Data to use:
↓

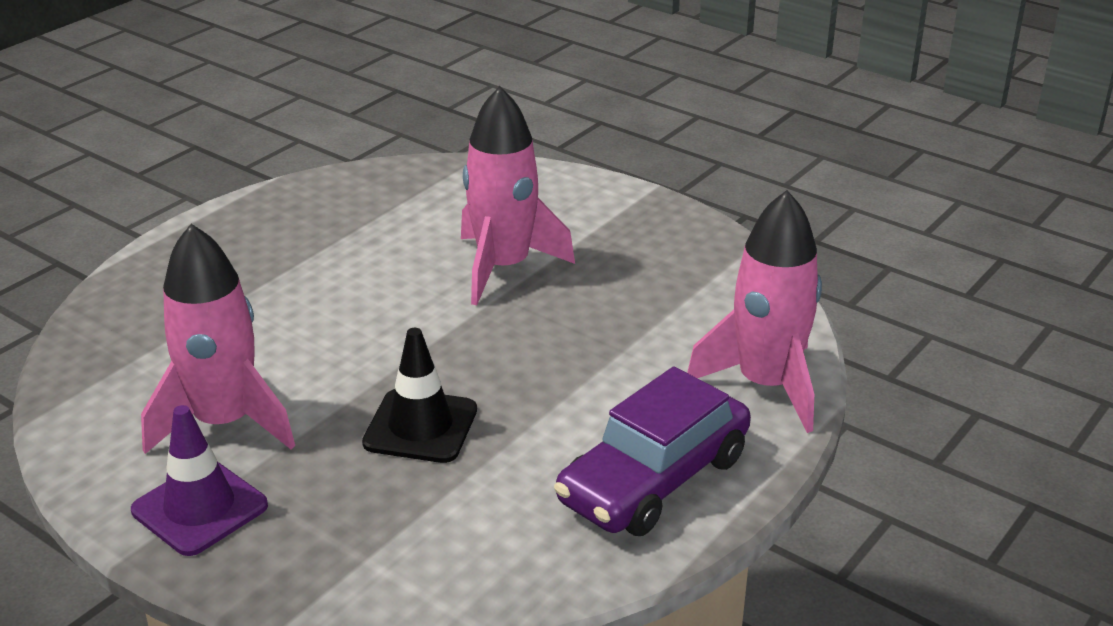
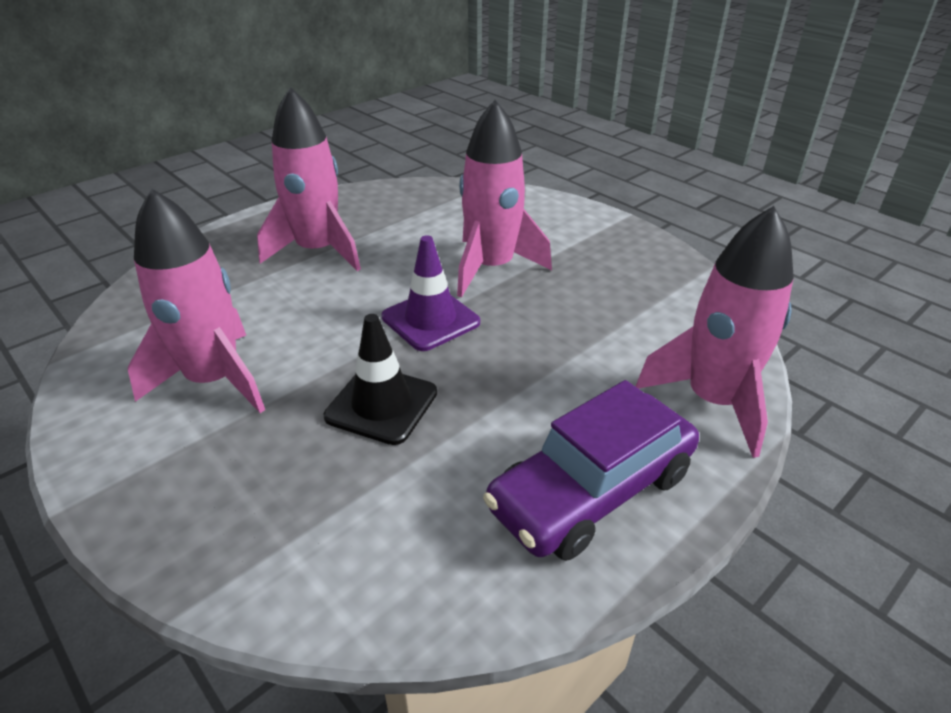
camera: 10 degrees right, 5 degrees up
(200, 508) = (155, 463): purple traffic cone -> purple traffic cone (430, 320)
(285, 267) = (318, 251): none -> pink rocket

↑
↓

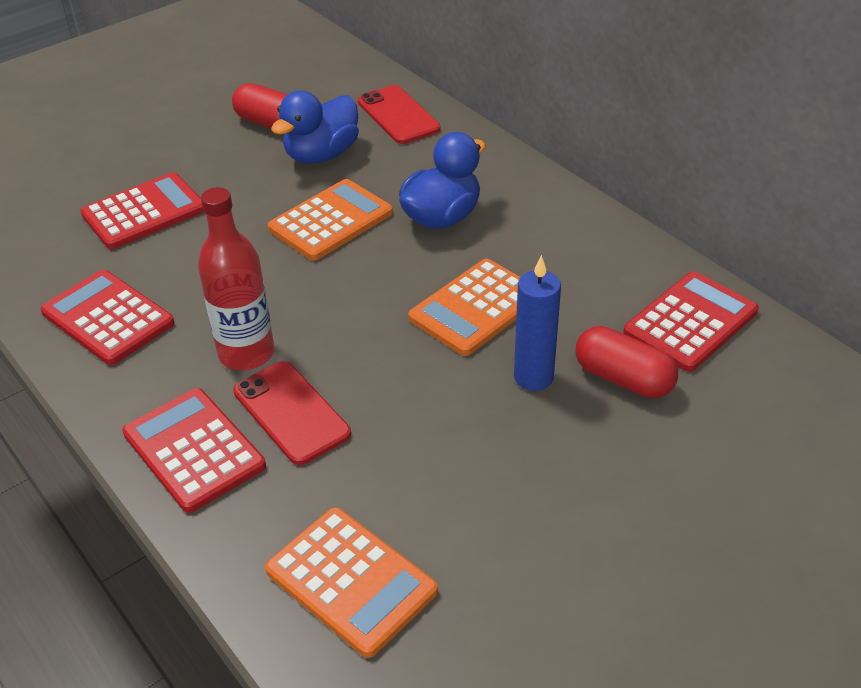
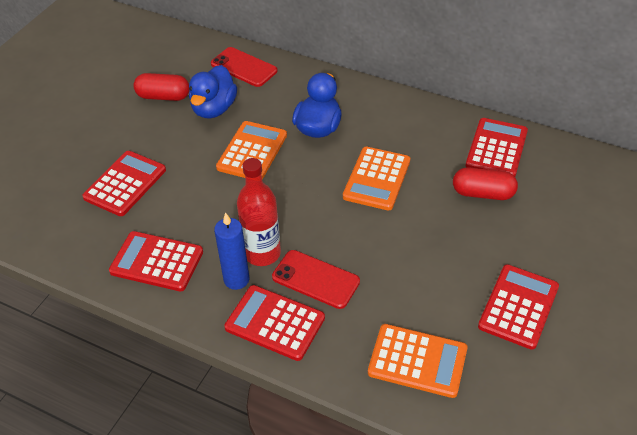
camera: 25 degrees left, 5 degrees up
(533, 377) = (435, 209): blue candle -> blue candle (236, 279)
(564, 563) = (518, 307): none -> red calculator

↑

In the entries above, restate word for word the lines between the one holding "camera: 10 degrees right, 5 degrees up" and the one holding "(285, 267) = (318, 251): none -> pink rocket", inclusive, and nothing besides.

Your response:
camera: 10 degrees right, 5 degrees up
(200, 508) = (155, 463): purple traffic cone -> purple traffic cone (430, 320)
(285, 267) = (318, 251): none -> pink rocket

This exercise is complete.